▽

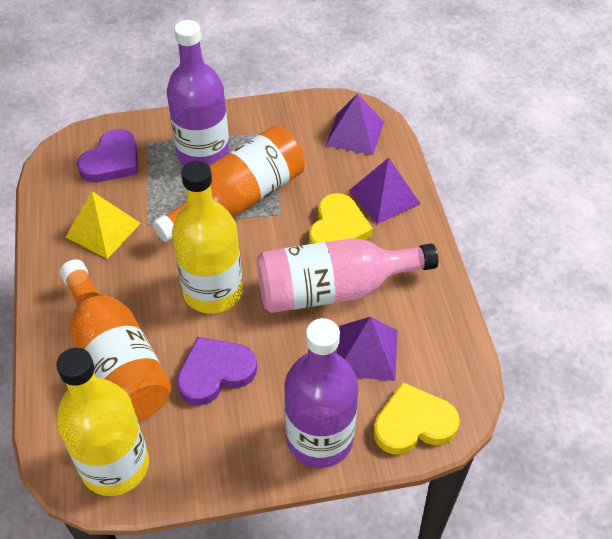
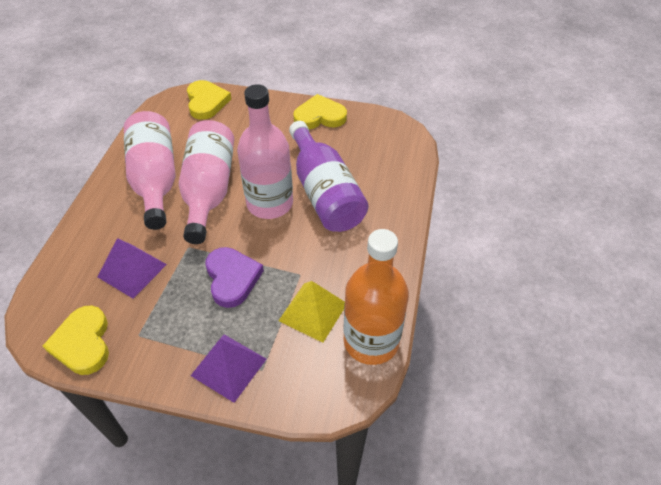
orange bottle: 2 -> 1
pink bottle: 1 -> 3
purple bottle: 2 -> 1
purple heart: 2 -> 1
purple pyramid: 3 -> 2
yellow bottle: 2 -> 0
yellow heart: 2 -> 3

△

WHAT IS BEING ASKED. Pictures stay out; everything else in the records above gets copied exactly.

RESPONSE FOR THIS EXERCISE.
orange bottle: 2 -> 1
pink bottle: 1 -> 3
purple bottle: 2 -> 1
purple heart: 2 -> 1
purple pyramid: 3 -> 2
yellow bottle: 2 -> 0
yellow heart: 2 -> 3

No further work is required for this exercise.